**Exercise instructions**
Express the lines from the start of the records through the line containing "road 3 (track): [(0,121),(27,0)]" as a JSON list of strings, one string per line, with blank lines left out.

══ Extracted data

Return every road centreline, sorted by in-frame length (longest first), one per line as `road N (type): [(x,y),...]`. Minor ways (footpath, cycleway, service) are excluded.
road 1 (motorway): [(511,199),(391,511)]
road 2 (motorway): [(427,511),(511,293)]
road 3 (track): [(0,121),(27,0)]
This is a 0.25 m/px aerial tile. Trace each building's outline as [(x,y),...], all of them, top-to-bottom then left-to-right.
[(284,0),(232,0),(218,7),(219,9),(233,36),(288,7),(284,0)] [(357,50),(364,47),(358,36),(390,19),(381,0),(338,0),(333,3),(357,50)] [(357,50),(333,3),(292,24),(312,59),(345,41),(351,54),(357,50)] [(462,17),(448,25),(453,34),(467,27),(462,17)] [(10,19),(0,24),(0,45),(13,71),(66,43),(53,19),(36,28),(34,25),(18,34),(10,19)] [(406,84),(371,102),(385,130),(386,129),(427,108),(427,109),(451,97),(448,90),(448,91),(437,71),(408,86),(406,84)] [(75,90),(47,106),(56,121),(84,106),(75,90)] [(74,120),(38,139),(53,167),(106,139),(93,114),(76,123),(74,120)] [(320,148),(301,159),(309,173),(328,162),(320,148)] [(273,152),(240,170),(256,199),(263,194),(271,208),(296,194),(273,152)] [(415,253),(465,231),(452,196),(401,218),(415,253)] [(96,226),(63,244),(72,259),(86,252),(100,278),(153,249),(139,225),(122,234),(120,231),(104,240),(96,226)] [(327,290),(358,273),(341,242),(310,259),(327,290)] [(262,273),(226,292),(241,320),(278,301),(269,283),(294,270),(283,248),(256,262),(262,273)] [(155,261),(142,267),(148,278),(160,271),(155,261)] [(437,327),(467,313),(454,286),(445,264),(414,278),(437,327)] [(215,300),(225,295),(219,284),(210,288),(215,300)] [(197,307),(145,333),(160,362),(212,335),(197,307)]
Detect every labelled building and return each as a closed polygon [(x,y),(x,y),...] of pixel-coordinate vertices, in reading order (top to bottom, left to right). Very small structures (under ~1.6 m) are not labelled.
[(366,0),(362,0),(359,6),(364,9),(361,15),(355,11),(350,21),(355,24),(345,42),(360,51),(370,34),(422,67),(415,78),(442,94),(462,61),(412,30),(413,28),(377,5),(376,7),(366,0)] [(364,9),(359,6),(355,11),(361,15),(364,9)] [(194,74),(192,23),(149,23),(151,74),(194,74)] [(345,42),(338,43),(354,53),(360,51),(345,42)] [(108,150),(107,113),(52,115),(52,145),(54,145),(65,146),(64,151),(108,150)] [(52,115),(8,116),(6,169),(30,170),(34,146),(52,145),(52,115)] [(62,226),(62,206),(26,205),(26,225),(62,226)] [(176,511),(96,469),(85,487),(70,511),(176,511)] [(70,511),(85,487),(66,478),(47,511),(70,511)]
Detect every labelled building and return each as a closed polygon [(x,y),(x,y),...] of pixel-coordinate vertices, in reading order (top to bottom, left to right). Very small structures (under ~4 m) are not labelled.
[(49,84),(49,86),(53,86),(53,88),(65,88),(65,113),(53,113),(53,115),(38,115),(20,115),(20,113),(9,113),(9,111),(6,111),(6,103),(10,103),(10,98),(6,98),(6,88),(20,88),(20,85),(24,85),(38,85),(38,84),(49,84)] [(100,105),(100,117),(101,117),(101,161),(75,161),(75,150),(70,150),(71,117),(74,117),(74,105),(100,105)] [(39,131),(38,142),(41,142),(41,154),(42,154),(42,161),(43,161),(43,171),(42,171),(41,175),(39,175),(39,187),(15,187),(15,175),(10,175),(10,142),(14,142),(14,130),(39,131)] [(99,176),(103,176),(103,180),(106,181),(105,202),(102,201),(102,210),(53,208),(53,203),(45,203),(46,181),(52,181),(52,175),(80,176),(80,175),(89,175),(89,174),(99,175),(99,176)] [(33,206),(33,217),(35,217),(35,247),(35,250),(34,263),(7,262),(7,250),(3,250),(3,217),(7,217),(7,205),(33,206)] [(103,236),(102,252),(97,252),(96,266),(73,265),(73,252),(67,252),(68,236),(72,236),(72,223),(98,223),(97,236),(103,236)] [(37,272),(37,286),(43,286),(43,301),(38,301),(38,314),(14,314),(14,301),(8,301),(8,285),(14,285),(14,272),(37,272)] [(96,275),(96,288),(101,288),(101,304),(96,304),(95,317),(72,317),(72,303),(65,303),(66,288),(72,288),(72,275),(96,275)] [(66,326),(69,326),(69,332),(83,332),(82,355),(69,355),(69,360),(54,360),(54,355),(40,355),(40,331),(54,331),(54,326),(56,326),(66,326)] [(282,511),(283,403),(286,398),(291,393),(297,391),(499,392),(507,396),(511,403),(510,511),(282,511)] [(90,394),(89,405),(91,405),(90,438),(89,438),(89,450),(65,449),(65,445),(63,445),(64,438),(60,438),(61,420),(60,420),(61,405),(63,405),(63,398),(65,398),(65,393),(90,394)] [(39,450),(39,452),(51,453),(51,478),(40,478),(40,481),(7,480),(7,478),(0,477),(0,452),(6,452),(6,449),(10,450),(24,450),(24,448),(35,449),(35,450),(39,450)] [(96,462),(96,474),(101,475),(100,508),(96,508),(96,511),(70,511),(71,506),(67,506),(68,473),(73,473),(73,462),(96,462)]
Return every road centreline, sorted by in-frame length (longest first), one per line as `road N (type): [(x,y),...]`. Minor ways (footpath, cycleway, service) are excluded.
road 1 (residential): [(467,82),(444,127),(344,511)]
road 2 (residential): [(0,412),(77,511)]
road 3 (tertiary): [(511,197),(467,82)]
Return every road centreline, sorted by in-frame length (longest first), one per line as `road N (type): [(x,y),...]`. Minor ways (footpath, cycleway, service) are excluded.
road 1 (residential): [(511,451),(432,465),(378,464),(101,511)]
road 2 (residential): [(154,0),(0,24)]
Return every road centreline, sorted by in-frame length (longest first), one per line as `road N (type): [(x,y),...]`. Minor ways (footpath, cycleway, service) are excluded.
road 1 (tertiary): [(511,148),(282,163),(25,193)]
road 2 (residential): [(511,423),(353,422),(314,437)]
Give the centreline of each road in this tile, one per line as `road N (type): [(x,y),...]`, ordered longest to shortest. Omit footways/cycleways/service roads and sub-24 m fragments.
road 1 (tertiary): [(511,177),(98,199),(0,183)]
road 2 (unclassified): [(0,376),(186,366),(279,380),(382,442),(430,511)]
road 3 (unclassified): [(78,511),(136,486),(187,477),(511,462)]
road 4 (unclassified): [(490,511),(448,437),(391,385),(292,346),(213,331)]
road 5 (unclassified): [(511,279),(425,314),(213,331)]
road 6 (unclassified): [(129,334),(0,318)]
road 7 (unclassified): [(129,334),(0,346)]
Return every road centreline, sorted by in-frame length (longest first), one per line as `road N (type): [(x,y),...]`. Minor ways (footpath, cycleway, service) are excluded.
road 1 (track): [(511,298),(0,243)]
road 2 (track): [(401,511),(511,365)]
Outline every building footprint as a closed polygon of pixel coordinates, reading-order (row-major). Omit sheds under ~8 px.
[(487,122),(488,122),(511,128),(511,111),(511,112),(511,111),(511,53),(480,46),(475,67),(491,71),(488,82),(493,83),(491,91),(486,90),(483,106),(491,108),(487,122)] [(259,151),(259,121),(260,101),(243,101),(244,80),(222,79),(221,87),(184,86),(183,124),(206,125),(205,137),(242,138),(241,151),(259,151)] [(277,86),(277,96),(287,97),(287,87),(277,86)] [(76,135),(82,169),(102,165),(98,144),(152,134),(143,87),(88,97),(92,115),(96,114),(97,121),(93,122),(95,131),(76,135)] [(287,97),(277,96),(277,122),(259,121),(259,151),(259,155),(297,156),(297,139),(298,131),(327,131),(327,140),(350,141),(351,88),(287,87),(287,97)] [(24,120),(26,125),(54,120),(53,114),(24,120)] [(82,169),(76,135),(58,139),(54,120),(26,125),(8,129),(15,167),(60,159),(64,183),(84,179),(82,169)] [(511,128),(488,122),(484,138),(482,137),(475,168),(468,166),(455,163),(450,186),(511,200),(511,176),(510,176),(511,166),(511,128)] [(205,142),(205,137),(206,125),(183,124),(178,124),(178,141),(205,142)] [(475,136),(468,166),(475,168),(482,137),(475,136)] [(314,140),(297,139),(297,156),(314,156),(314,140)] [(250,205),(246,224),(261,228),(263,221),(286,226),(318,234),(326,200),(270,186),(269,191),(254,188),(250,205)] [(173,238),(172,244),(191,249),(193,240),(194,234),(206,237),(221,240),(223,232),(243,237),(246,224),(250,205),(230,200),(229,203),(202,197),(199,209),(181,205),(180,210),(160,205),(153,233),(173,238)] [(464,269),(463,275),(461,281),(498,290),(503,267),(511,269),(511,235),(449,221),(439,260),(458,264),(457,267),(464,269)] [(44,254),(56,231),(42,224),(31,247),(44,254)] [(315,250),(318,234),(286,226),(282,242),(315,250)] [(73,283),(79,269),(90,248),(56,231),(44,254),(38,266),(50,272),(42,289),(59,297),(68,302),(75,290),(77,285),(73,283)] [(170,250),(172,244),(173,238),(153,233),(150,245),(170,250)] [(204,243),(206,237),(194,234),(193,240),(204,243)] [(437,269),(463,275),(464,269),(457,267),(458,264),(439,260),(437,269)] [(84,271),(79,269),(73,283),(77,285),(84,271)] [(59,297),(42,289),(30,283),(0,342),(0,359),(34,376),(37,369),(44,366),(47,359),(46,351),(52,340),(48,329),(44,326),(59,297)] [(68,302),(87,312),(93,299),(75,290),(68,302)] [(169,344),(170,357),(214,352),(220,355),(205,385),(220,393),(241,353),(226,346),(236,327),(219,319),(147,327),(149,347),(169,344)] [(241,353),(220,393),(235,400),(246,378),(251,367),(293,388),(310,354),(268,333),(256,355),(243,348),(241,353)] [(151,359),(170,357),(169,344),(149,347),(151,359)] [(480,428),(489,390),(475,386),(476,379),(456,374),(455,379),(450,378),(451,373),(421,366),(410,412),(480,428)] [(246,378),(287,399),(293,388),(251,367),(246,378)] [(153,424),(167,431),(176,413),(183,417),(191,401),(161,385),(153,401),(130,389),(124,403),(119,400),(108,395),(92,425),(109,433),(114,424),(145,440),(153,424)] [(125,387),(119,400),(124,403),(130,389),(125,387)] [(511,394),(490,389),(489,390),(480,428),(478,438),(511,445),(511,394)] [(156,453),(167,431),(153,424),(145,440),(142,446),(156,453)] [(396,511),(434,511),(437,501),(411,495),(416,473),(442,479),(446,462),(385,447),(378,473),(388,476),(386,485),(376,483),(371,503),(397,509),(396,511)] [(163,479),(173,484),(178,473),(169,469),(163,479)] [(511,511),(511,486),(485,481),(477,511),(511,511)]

════

**In response**
[
  "Return every road centreline, sorted by in-frame length (longest first), one per line as `road N (type): [(x,y),...]`. Minor ways (footpath, cycleway, service) are excluded.",
  "road 1 (motorway): [(511,199),(391,511)]",
  "road 2 (motorway): [(427,511),(511,293)]",
  "road 3 (track): [(0,121),(27,0)]"
]